§ **Description of the task**
Search the records below for "candle"; copy each line that has it.

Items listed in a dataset
########
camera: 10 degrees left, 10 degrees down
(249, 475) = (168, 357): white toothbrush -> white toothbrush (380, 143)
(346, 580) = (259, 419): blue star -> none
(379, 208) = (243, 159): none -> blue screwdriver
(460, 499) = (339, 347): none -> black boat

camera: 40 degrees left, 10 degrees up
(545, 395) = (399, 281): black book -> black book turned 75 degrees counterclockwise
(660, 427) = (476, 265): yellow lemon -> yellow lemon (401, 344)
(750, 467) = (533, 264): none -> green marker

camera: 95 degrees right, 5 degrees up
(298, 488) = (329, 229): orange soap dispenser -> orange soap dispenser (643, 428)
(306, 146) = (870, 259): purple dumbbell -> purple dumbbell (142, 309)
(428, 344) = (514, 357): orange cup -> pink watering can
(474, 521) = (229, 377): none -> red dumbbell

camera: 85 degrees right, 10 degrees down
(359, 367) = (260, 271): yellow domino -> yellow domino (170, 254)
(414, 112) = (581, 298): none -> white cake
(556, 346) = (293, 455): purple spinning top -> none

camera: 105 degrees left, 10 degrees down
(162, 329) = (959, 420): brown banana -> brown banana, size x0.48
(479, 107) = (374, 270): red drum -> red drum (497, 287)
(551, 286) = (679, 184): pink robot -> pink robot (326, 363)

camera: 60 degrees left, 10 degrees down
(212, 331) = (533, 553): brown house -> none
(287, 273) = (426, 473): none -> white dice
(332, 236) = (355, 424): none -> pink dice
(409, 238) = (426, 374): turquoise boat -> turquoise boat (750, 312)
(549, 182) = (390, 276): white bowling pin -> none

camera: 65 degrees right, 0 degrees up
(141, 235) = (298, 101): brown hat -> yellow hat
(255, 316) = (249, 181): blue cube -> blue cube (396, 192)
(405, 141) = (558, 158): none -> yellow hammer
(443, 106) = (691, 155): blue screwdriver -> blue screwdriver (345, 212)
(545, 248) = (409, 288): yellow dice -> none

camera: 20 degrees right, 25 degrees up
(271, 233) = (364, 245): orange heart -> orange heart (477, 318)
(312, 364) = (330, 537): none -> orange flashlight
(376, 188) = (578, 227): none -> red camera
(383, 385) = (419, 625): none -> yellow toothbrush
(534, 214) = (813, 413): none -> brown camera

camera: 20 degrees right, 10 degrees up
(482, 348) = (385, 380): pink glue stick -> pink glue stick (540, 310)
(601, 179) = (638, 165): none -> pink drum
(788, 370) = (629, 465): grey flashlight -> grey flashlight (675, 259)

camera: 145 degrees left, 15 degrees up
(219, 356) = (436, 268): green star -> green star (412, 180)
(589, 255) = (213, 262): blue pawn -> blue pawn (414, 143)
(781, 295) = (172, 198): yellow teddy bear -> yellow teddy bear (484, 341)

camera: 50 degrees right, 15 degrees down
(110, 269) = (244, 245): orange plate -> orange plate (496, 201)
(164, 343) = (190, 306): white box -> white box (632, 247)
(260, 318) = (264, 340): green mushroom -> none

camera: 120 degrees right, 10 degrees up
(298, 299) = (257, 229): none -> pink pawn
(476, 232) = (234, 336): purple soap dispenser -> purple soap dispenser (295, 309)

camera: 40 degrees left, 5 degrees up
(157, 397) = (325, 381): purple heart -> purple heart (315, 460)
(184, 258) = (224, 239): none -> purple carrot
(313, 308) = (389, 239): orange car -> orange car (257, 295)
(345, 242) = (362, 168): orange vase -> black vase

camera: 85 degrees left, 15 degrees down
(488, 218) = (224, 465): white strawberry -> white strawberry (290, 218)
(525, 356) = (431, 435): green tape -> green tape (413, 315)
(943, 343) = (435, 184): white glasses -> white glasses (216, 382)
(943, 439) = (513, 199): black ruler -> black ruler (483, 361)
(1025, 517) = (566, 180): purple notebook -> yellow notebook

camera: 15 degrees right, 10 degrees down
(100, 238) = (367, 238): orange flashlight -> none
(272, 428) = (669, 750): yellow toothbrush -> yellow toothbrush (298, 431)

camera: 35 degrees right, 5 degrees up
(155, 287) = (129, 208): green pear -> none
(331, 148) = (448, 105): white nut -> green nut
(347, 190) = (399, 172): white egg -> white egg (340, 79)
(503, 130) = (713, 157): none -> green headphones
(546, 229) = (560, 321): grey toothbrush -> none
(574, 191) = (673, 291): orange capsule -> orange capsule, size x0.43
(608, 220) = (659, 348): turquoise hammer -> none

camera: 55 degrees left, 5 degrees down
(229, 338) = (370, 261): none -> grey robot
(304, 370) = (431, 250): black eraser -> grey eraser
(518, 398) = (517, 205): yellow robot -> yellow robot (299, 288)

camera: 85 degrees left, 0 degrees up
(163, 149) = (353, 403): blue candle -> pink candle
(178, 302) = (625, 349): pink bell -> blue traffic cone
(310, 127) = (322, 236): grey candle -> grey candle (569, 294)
########
§ **Result of the exercise**
(163, 149) = (353, 403): blue candle -> pink candle
(310, 127) = (322, 236): grey candle -> grey candle (569, 294)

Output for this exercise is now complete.